- Supplied records:

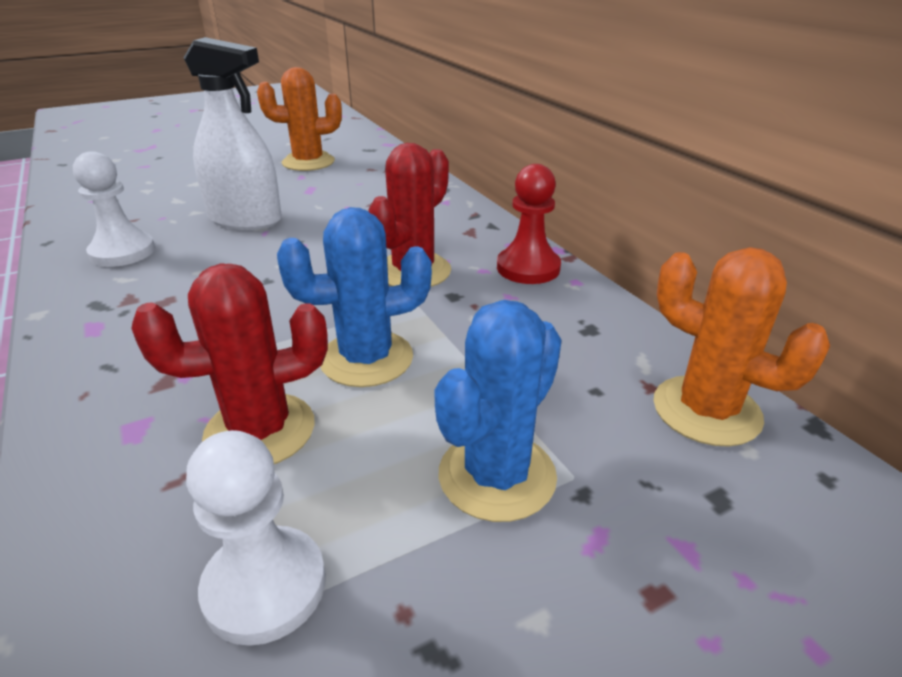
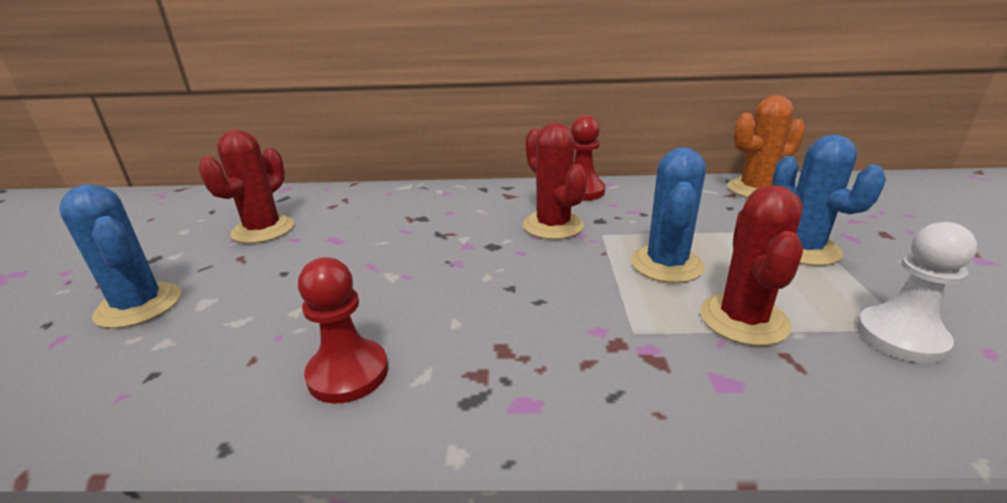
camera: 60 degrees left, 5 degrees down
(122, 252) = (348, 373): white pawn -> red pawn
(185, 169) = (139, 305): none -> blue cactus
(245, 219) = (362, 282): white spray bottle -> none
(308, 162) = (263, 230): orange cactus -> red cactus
--
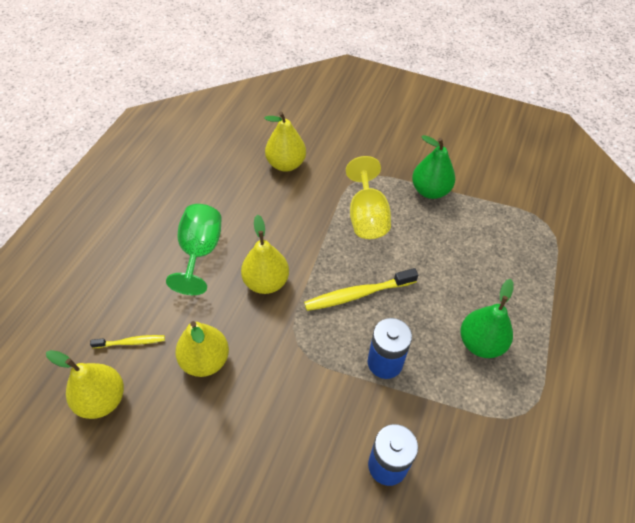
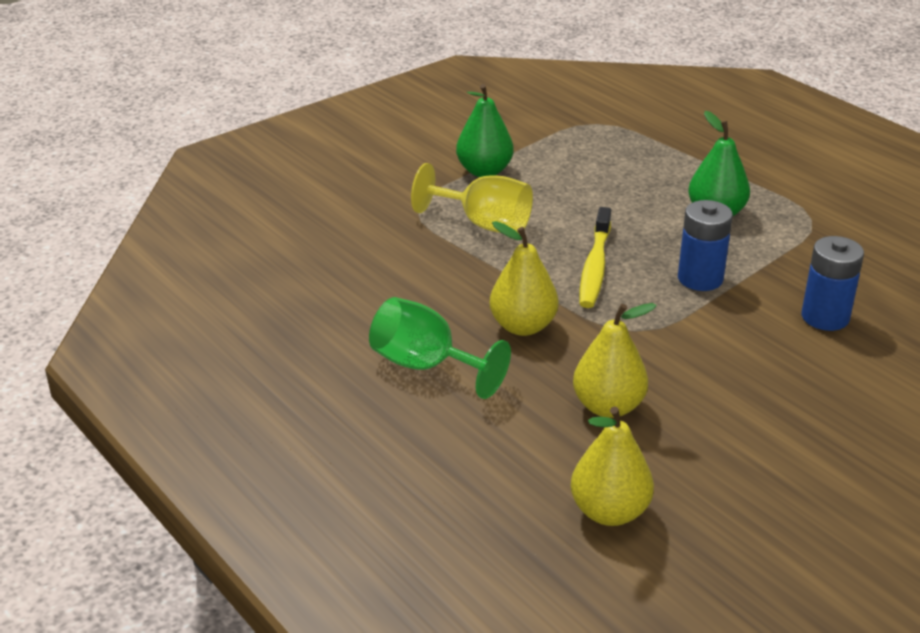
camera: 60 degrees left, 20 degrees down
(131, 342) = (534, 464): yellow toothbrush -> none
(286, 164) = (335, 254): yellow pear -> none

- Problem: Please copy, exactly as written, every line in the listing above from the line with "(131, 342) = (534, 464): yellow" up to and including the line with "(286, 164) = (335, 254): yellow pear -> none".

- Written solution:
(131, 342) = (534, 464): yellow toothbrush -> none
(286, 164) = (335, 254): yellow pear -> none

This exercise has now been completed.